◆ **Exercise requirements**
Exactly the lines from the opening of the records through the line containing "SW1: switch (SIG4, SIG23)" should be copied, with both included.

[Data supplied — start]

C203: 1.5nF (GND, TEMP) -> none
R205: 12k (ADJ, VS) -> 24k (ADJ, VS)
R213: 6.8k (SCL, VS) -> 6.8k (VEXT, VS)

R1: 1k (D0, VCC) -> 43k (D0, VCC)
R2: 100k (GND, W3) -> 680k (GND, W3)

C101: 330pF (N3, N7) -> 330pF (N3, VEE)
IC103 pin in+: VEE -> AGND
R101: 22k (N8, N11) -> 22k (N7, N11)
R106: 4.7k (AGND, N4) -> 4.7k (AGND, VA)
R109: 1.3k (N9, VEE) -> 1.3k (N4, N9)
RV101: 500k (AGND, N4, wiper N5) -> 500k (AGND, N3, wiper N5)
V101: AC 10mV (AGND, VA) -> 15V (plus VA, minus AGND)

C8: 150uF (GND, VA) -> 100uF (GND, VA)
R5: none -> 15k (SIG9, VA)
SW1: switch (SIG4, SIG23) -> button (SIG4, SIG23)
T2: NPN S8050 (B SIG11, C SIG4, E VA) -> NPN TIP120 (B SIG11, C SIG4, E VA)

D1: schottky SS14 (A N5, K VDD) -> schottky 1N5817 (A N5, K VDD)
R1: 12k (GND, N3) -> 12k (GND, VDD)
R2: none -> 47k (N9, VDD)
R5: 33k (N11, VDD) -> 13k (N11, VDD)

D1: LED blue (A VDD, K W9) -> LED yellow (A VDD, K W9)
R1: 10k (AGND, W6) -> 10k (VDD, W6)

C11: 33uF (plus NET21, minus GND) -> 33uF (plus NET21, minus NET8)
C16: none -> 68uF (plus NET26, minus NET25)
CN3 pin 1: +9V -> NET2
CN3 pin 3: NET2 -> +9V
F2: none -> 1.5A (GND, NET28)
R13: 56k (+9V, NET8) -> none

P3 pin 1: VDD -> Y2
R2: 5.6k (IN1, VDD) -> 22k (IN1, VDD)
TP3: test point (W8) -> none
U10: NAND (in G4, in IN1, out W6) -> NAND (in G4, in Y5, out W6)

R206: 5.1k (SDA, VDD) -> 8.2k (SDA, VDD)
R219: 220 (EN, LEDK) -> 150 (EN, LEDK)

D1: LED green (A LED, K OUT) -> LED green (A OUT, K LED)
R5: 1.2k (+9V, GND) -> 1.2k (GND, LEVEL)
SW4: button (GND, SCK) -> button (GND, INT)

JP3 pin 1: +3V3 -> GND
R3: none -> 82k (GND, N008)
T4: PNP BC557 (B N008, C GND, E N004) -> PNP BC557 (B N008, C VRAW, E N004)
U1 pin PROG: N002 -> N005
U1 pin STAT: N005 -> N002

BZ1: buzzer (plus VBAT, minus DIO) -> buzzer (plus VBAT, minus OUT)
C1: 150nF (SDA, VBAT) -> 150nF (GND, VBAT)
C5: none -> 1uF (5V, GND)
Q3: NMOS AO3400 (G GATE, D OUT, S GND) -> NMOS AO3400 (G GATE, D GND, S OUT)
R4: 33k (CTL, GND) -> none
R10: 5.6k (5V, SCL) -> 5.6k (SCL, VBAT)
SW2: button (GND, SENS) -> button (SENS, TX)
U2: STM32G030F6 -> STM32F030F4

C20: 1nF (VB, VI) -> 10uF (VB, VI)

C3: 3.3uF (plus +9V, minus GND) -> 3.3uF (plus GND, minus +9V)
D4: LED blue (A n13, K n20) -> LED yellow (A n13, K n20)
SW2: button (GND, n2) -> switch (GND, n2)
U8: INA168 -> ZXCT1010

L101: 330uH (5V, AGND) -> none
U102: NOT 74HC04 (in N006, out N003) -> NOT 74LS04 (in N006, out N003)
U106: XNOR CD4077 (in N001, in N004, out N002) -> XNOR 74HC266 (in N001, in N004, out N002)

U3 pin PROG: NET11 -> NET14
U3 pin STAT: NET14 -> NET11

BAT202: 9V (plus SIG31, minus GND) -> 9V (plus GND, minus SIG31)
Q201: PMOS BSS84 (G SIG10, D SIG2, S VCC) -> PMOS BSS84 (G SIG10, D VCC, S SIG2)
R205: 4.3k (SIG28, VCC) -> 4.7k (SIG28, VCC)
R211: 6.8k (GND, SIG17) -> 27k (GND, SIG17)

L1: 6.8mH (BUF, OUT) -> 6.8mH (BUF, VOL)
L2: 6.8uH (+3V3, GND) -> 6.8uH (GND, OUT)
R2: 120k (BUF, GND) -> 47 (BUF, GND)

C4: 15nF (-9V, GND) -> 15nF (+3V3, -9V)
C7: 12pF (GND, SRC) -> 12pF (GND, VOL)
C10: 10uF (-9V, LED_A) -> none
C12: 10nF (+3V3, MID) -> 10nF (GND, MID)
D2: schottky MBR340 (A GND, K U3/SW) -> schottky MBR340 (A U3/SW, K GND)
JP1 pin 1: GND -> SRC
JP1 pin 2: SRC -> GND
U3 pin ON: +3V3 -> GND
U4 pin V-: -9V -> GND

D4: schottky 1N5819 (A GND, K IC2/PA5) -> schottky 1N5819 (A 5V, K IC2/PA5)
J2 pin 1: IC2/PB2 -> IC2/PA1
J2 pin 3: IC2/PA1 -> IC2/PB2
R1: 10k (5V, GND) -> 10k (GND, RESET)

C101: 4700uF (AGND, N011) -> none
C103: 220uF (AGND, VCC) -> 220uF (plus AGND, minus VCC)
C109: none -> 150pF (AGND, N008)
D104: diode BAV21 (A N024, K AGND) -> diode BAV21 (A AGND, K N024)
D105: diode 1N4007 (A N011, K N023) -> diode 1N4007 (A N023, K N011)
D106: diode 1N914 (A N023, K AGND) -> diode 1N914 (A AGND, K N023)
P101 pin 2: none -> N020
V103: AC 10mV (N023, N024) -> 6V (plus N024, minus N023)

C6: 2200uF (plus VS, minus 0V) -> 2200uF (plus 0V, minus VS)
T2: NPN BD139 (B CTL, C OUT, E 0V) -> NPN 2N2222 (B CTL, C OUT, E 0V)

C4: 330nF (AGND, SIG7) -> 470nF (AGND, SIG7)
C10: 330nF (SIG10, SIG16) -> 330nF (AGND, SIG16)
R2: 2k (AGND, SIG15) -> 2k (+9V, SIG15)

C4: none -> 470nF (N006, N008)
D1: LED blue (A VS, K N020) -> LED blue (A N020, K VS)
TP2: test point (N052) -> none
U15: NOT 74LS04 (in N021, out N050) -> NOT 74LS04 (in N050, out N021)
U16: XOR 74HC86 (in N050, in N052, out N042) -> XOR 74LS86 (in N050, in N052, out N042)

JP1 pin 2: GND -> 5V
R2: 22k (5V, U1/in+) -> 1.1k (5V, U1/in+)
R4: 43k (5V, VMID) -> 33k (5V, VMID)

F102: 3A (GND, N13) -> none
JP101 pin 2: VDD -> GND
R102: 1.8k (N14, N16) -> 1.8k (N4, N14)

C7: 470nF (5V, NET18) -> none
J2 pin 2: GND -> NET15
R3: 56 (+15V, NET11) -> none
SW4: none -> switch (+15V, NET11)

[Data supplied — finish]

◆ **Exercise answer**
C203: 1.5nF (GND, TEMP) -> none
R205: 12k (ADJ, VS) -> 24k (ADJ, VS)
R213: 6.8k (SCL, VS) -> 6.8k (VEXT, VS)

R1: 1k (D0, VCC) -> 43k (D0, VCC)
R2: 100k (GND, W3) -> 680k (GND, W3)

C101: 330pF (N3, N7) -> 330pF (N3, VEE)
IC103 pin in+: VEE -> AGND
R101: 22k (N8, N11) -> 22k (N7, N11)
R106: 4.7k (AGND, N4) -> 4.7k (AGND, VA)
R109: 1.3k (N9, VEE) -> 1.3k (N4, N9)
RV101: 500k (AGND, N4, wiper N5) -> 500k (AGND, N3, wiper N5)
V101: AC 10mV (AGND, VA) -> 15V (plus VA, minus AGND)

C8: 150uF (GND, VA) -> 100uF (GND, VA)
R5: none -> 15k (SIG9, VA)
SW1: switch (SIG4, SIG23) -> button (SIG4, SIG23)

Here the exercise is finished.